> TO DO: Gather every line in the records that contains the word "center", treating uppercase and lowercase as different.

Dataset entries
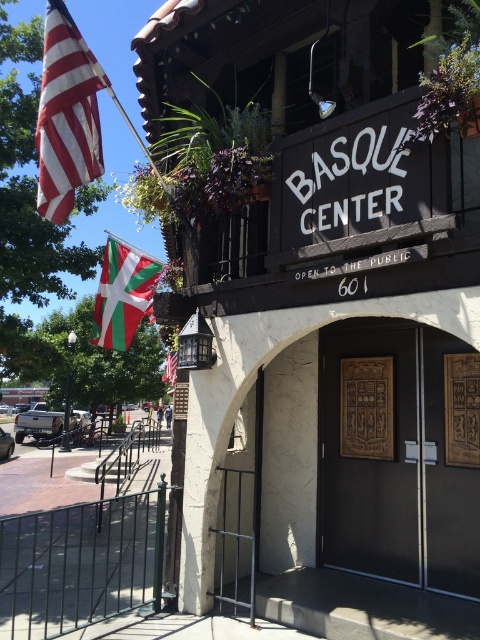
Question: Which of the following is the closest to the observer?

Choices:
 (A) (169, 22)
 (B) (169, 380)
 (C) (152, 260)
 (D) (96, 170)

Answer: (D)

Question: Is wooden door at center wider than green and white fabric flag at left?

Choices:
 (A) yes
 (B) no

Answer: (B)

Question: Which object is closer to the camera taking this photo?

Choices:
 (A) wooden sign at upper center
 (B) green and white fabric flag at left
 (C) wooden door at center
 (D) red-white striped flag at upper left

Answer: (A)

Question: Does wooden sign at upper center come behind green and white fabric flag at left?

Choices:
 (A) no
 (B) yes

Answer: (A)

Question: Can you confirm if red-white striped flag at upper left is thinner than green and white fabric flag at left?

Choices:
 (A) yes
 (B) no

Answer: (A)

Question: Which object is closer to the camera taking this photo?

Choices:
 (A) greenmaterial/textureflag at left
 (B) wooden sign at upper center
 (C) wooden door at center

Answer: (B)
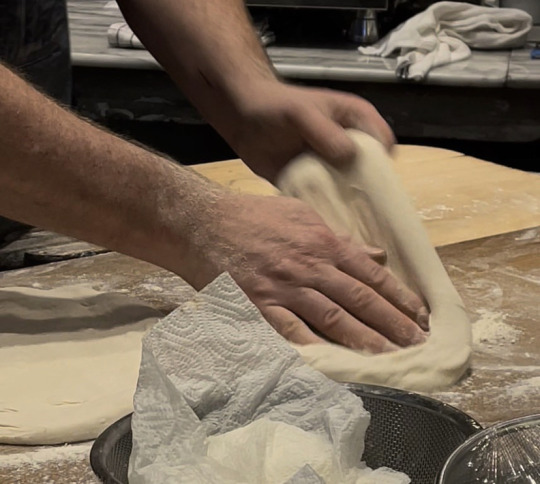
The height and width of the screenshot is (484, 540). In order to click on paper towel in this screenshot , I will do `click(227, 374)`.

> THE ANSWER:
Question: Is wooden door at center wider than green and white fabric flag at left?
 (A) wooden sign at upper center
 (C) wooden door at center
Question: Does wooden sign at upper center come behind green and white fabric flag at left?
 (B) wooden sign at upper center
 (C) wooden door at center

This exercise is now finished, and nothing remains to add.